=== Work instruction ===
Exact copies of the lines from the start of the records through the line with "red_strawberry [513, 107, 541, 132] -> none" are what the answer must hold; pictures are not part of it.

START Source information

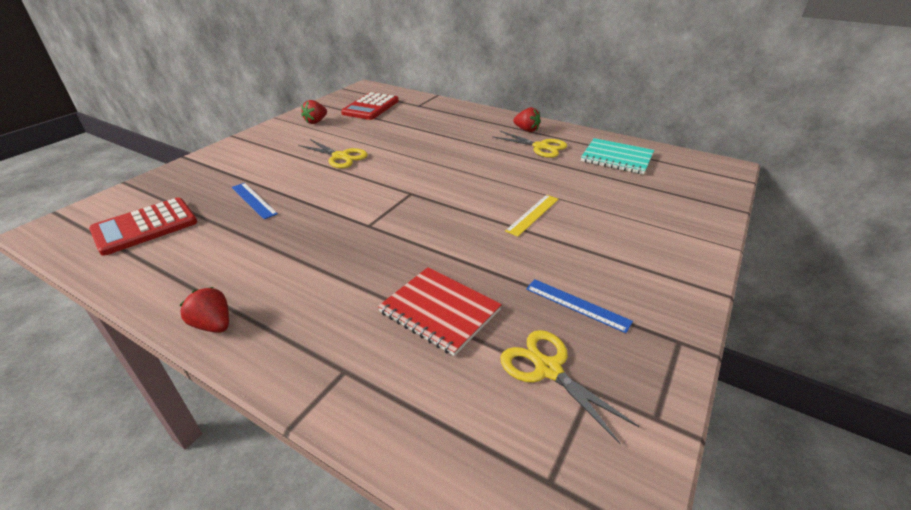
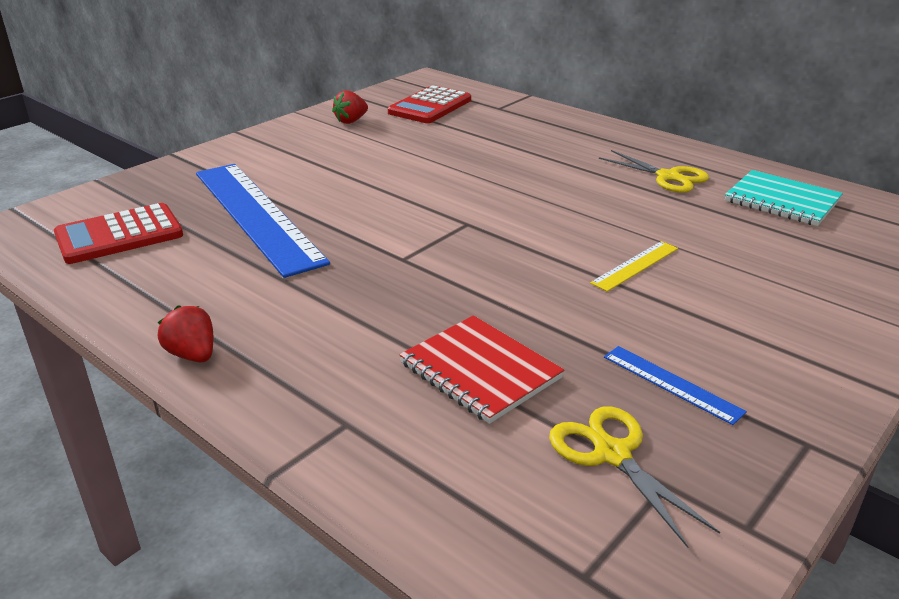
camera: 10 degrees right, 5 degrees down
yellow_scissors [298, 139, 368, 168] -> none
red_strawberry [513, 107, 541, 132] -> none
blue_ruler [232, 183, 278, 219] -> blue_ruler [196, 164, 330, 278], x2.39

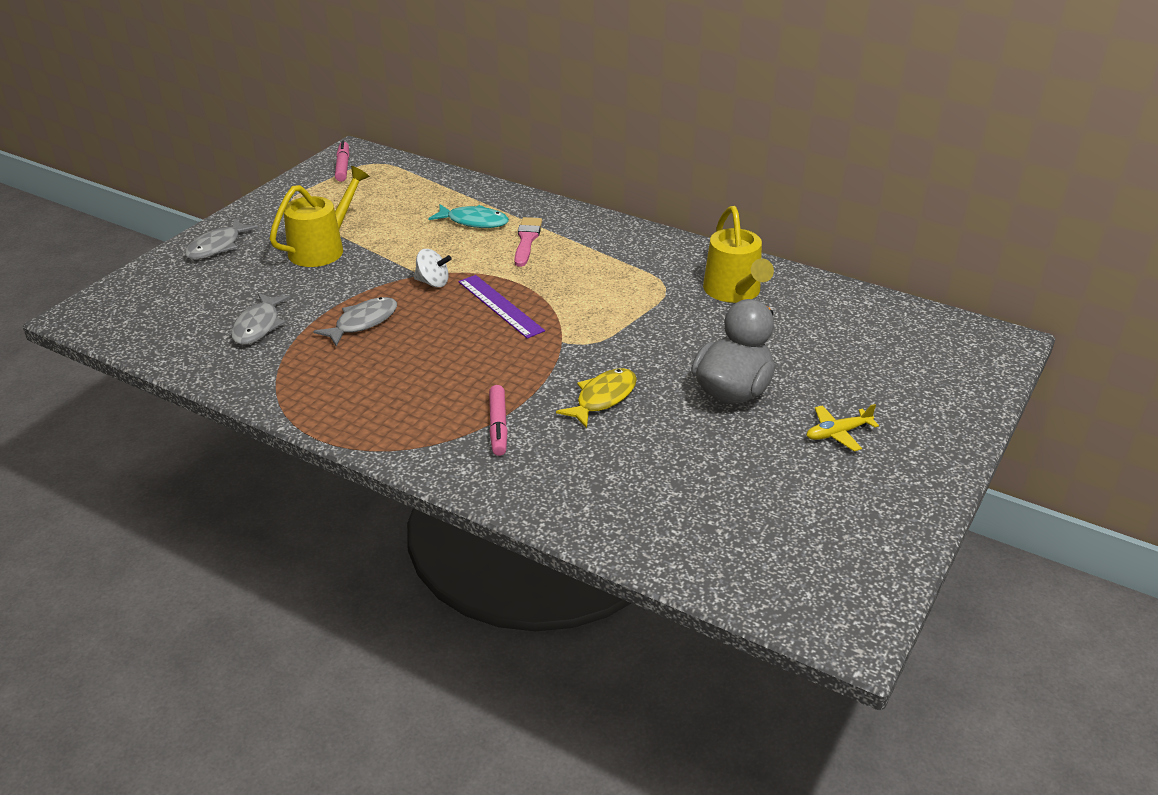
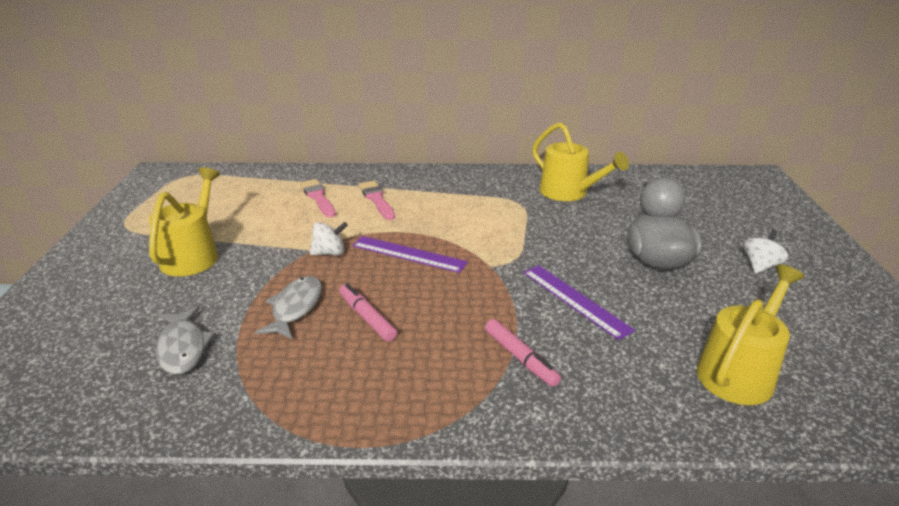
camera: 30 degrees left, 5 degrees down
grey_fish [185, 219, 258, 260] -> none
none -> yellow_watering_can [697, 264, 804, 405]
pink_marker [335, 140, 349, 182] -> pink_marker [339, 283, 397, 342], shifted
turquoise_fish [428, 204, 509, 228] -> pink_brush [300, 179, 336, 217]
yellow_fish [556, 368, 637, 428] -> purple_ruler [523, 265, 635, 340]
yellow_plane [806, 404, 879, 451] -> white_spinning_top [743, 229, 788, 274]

END Source information

=== Solution ===
camera: 10 degrees right, 5 degrees down
yellow_scissors [298, 139, 368, 168] -> none
red_strawberry [513, 107, 541, 132] -> none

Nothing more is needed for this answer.